** Data records follows **

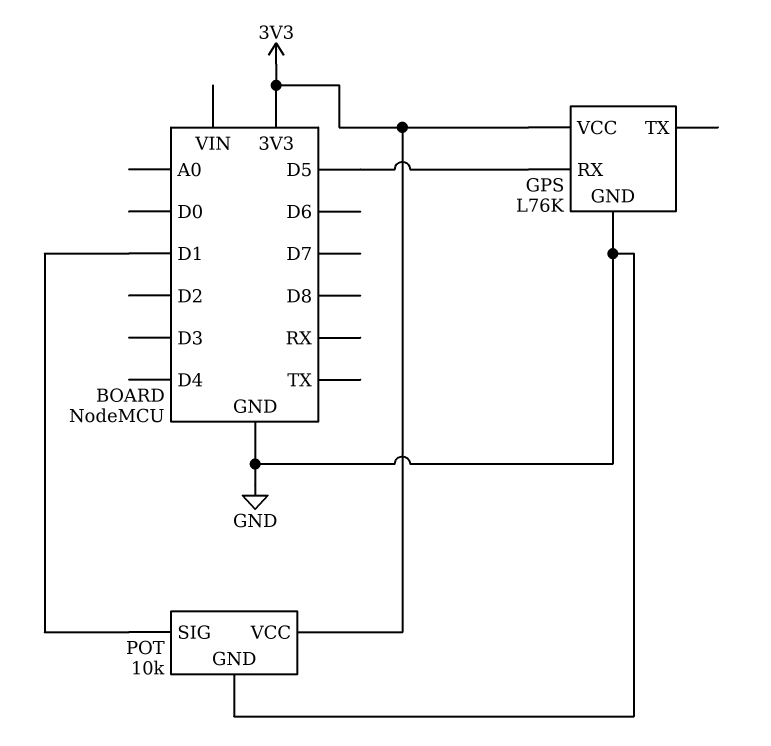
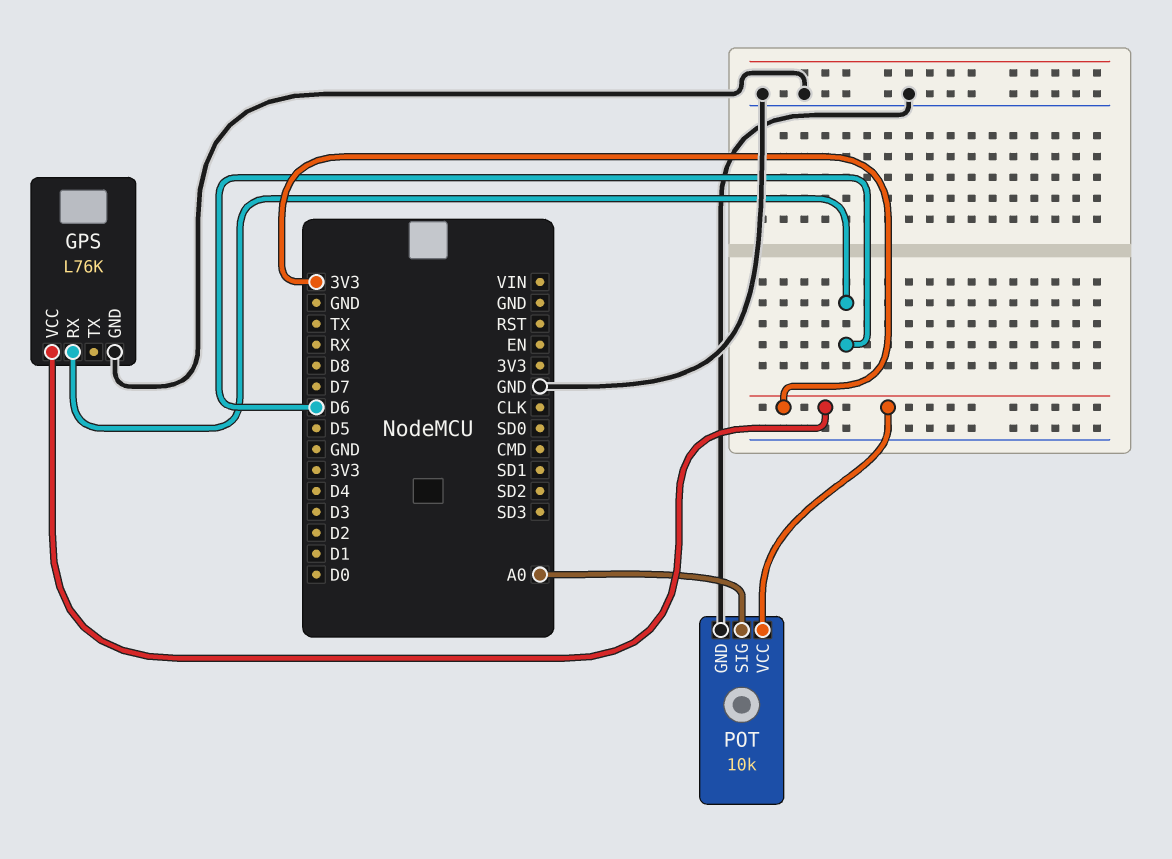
GPS pin RX: D5 -> D6
POT pin SIG: D1 -> A0

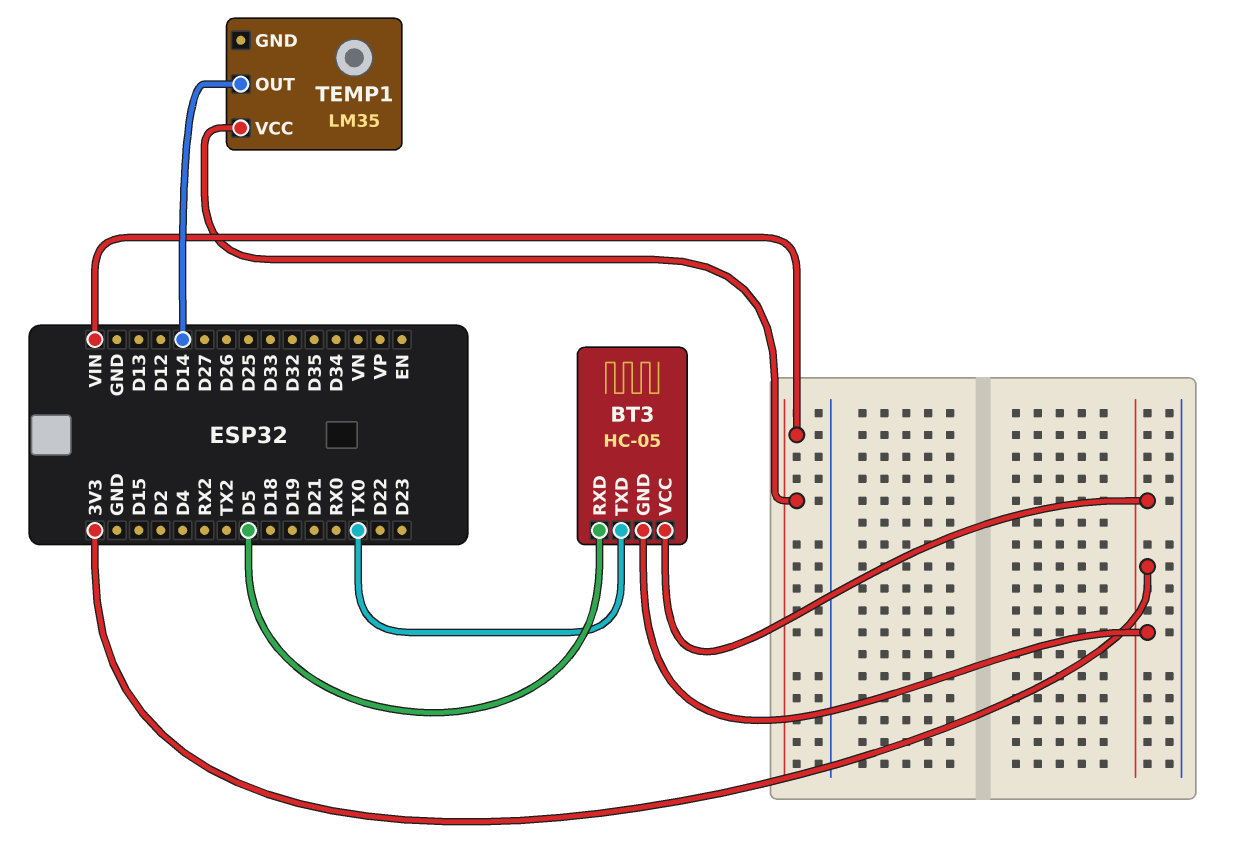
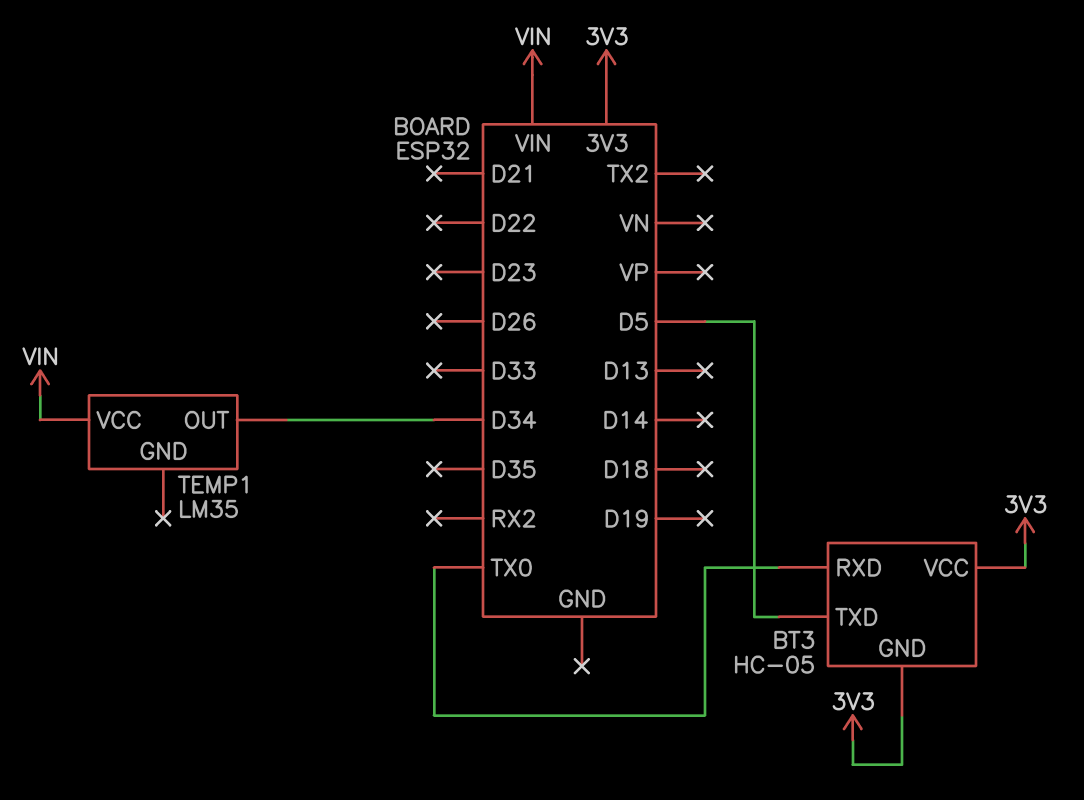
BT3 pin RXD: D5 -> TX0
BT3 pin TXD: TX0 -> D5
TEMP1 pin OUT: D14 -> D34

** End of Data records **

▶ _To do_
After removing the pictures, transcribe the listing above exactly.

▶ _Written solution_
GPS pin RX: D5 -> D6
POT pin SIG: D1 -> A0

BT3 pin RXD: D5 -> TX0
BT3 pin TXD: TX0 -> D5
TEMP1 pin OUT: D14 -> D34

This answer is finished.